(DATA FOR ANALYSIS Opens)
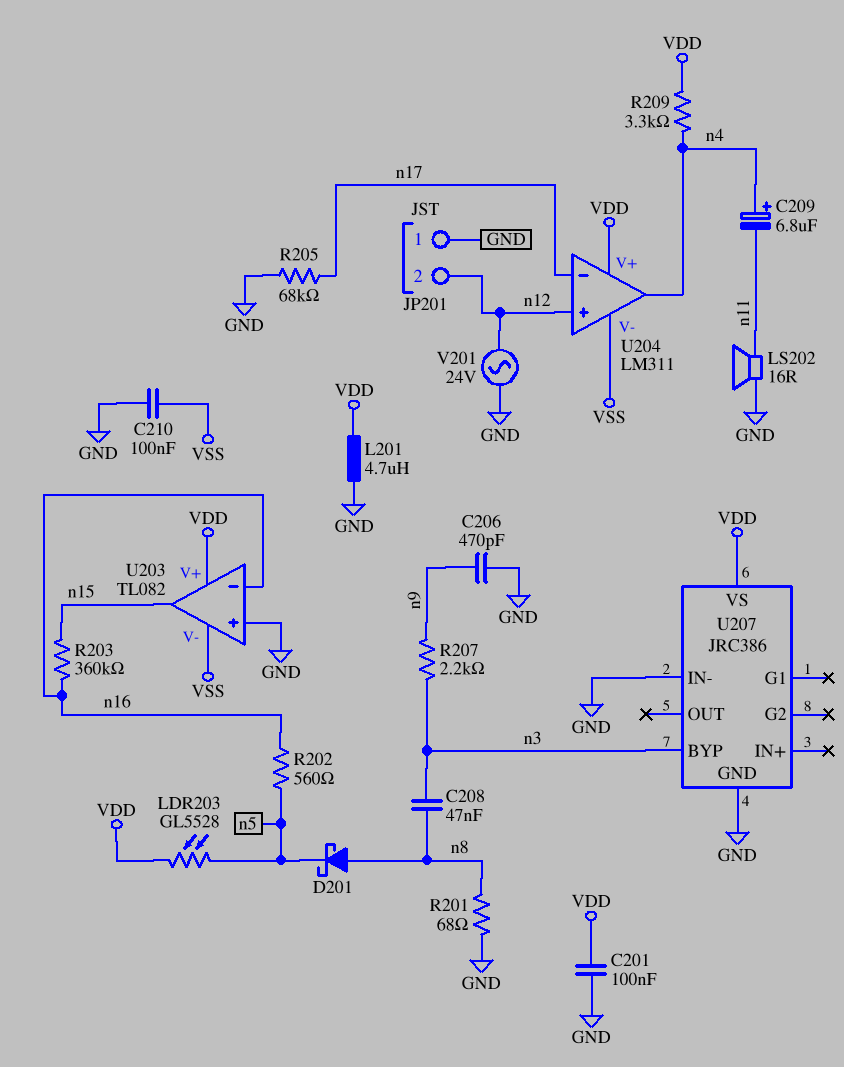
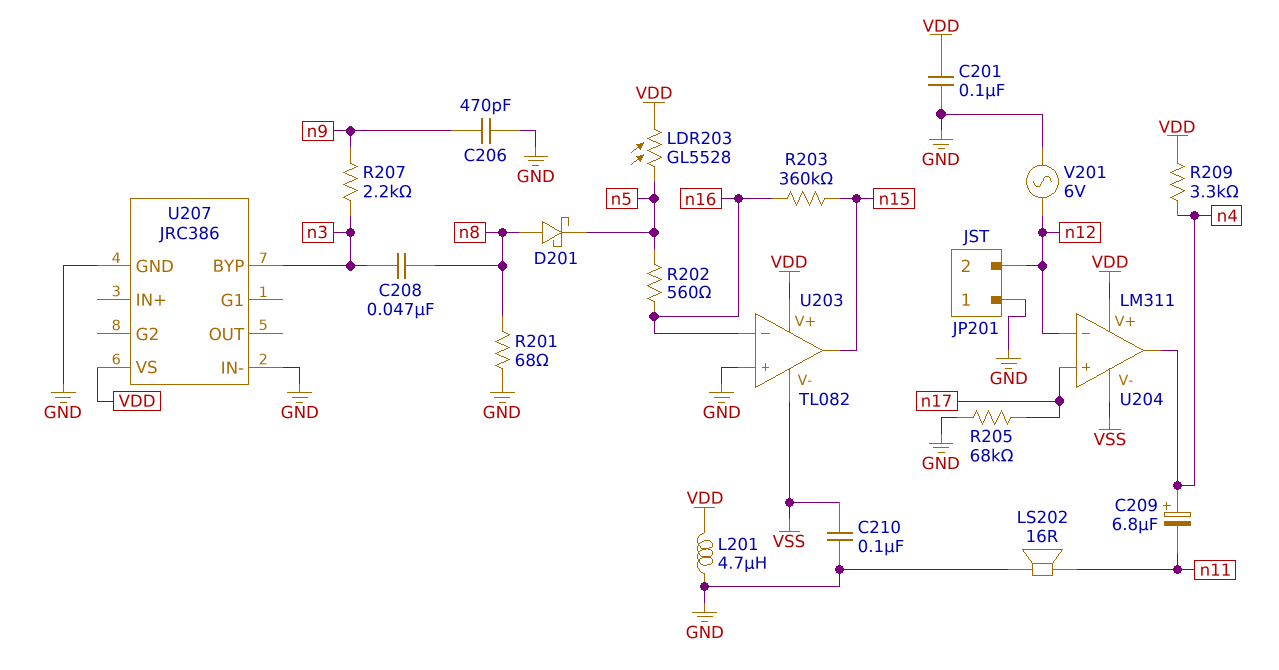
U204 pin in+: n12 -> n17
U204 pin in-: n17 -> n12
V201: AC 24V (GND, n12) -> AC 6V (GND, n12)

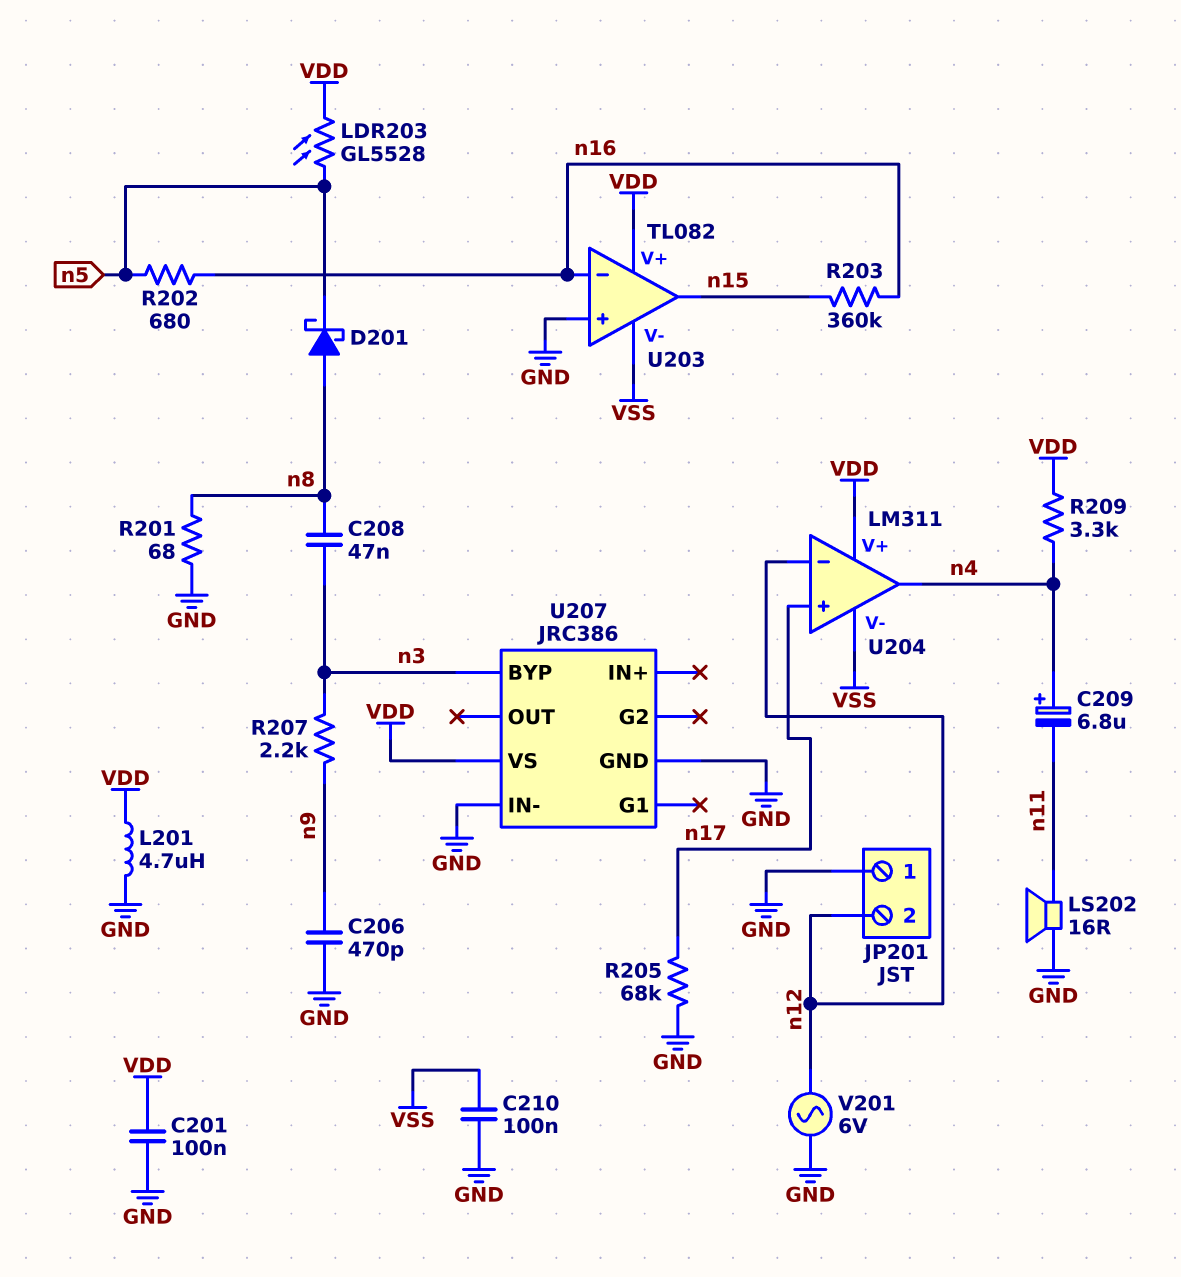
R202: 560 (n5, n16) -> 680 (n5, n16)

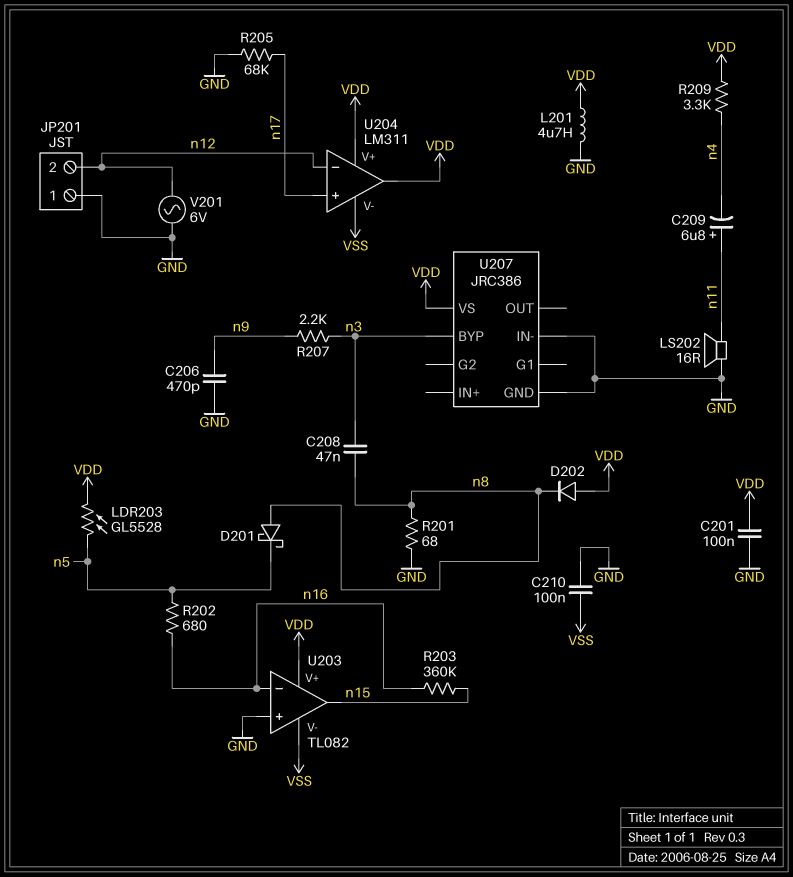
C209: 6.8uF (plus n4, minus n11) -> 6.8uF (plus n11, minus n4)
D202: none -> diode (A VDD, K n8)
U204 pin out: n4 -> VDD

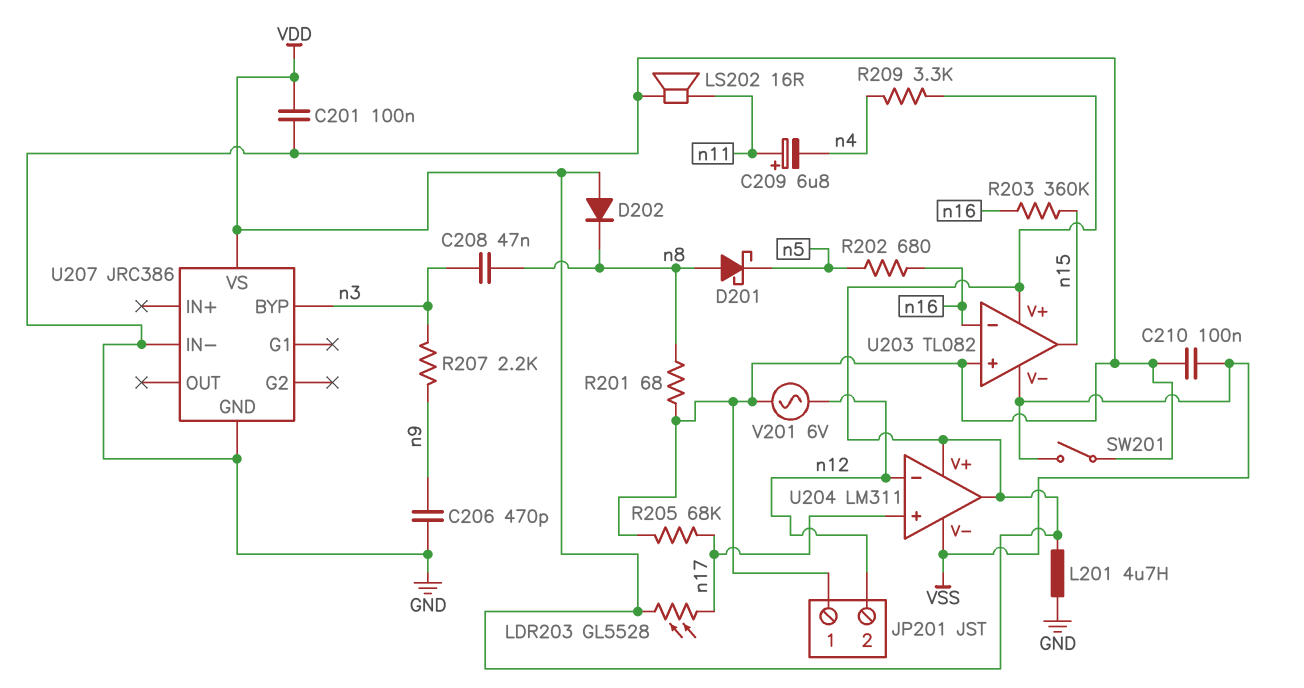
LDR203: GL5528 (VDD, n5) -> GL5528 (VDD, n17)
SW201: none -> switch (GND, VSS)

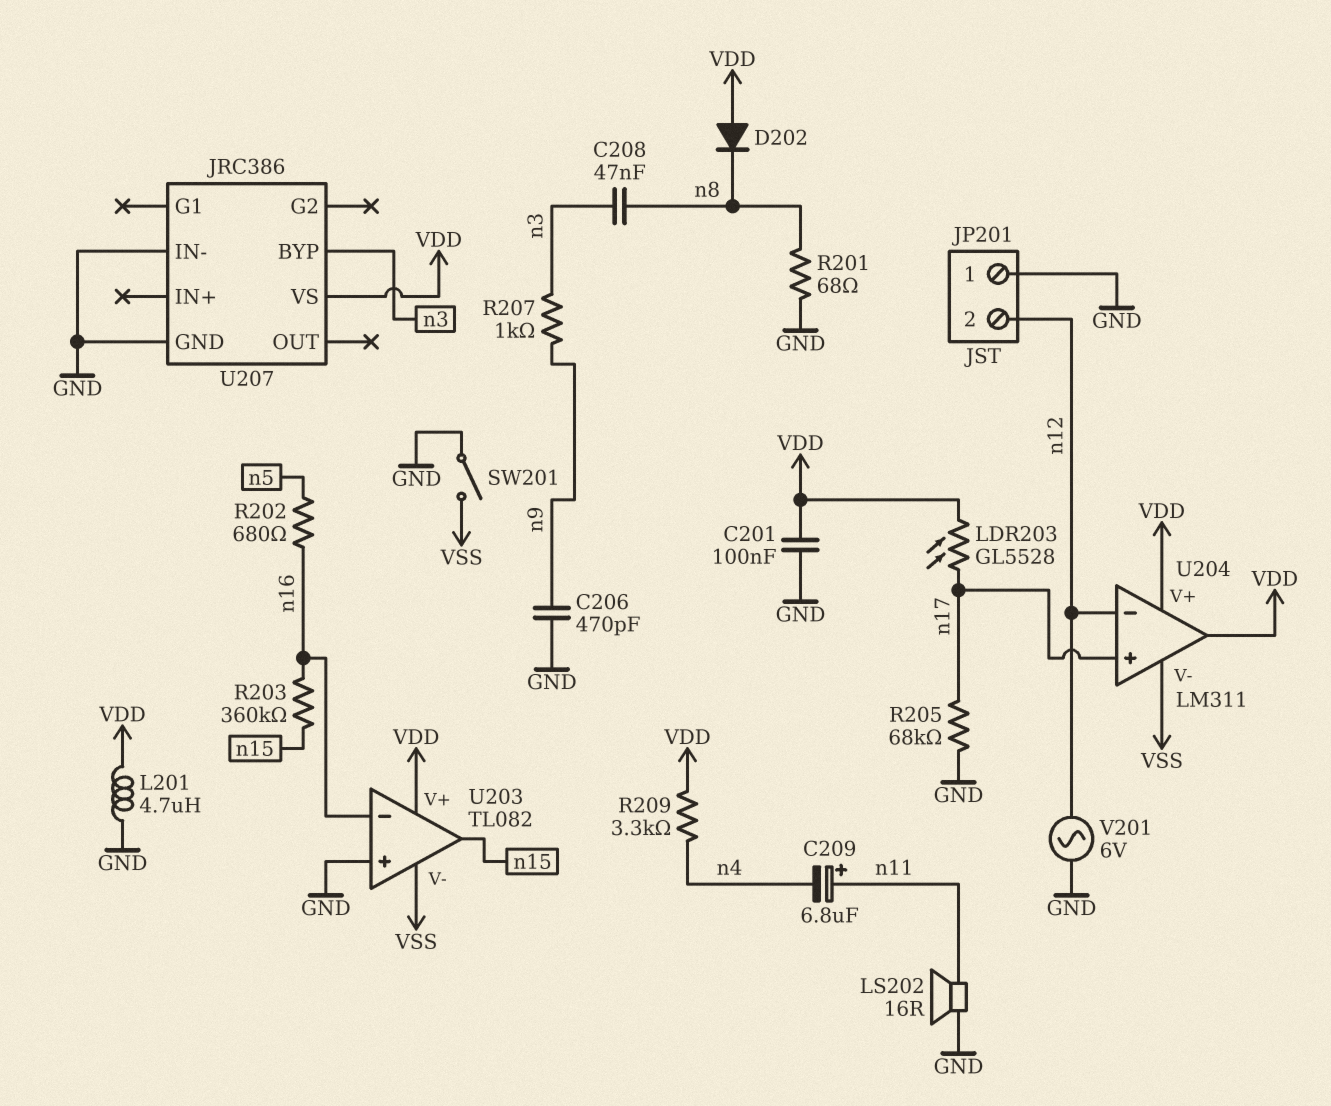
C210: 100nF (GND, VSS) -> none
D201: schottky (A n8, K n5) -> none
R207: 2.2k (n3, n9) -> 1k (n3, n9)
(DATA FOR ANALYSIS Closes)
_EXERCISE BRIEF_
Would you write out all of the records exactly, omitting the pictures?

_EXERCISE ANSWER_
U204 pin in+: n12 -> n17
U204 pin in-: n17 -> n12
V201: AC 24V (GND, n12) -> AC 6V (GND, n12)

R202: 560 (n5, n16) -> 680 (n5, n16)

C209: 6.8uF (plus n4, minus n11) -> 6.8uF (plus n11, minus n4)
D202: none -> diode (A VDD, K n8)
U204 pin out: n4 -> VDD

LDR203: GL5528 (VDD, n5) -> GL5528 (VDD, n17)
SW201: none -> switch (GND, VSS)

C210: 100nF (GND, VSS) -> none
D201: schottky (A n8, K n5) -> none
R207: 2.2k (n3, n9) -> 1k (n3, n9)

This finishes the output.